+++ SUPPLIED DATA
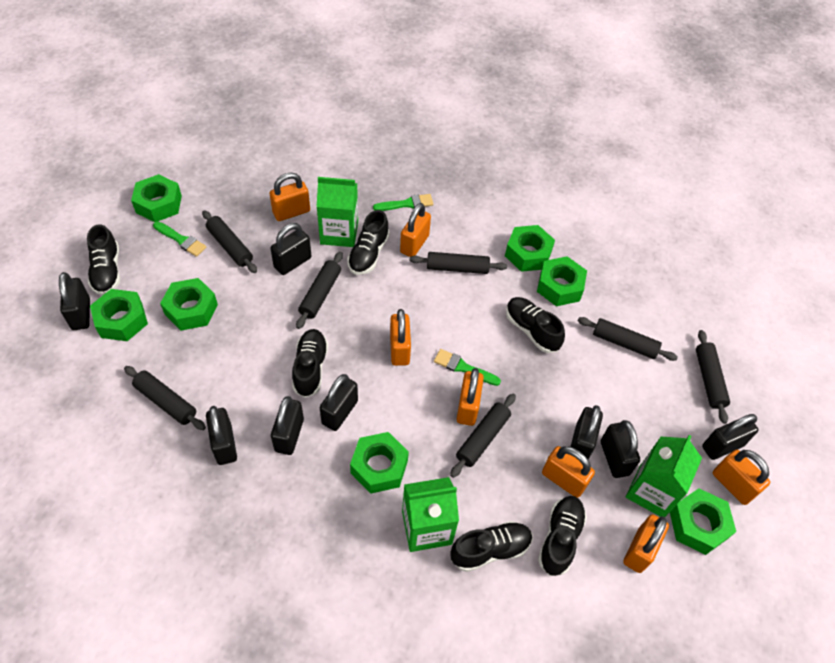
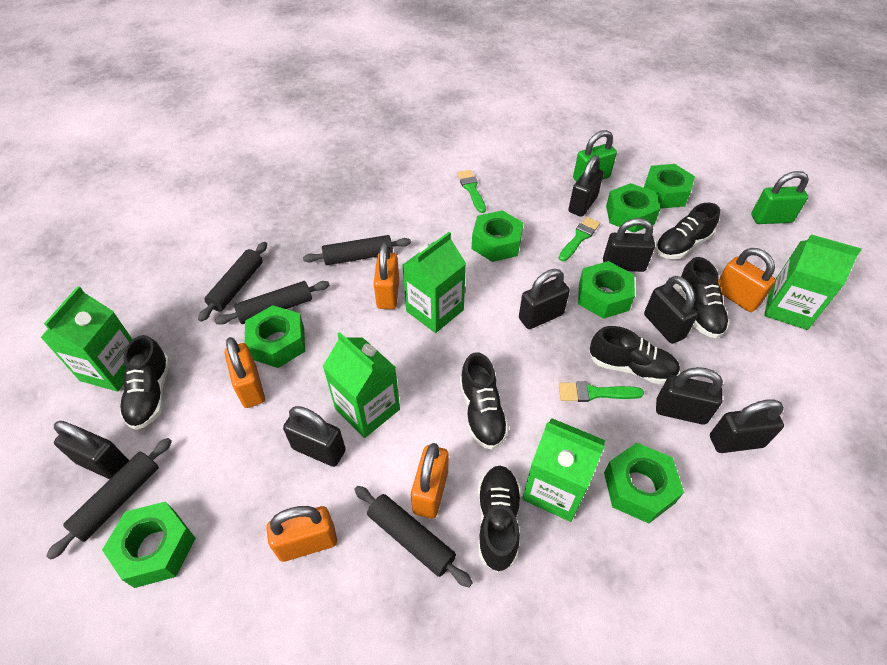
black rolling pin: 7 -> 5
green carton: 3 -> 5
green padlock: 0 -> 2
orange padlock: 7 -> 5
++++++
* [WHAT YOU NEED TO DO]: Repeat the listing verbatim without its pictures.

* [RESULT BELOW]:
black rolling pin: 7 -> 5
green carton: 3 -> 5
green padlock: 0 -> 2
orange padlock: 7 -> 5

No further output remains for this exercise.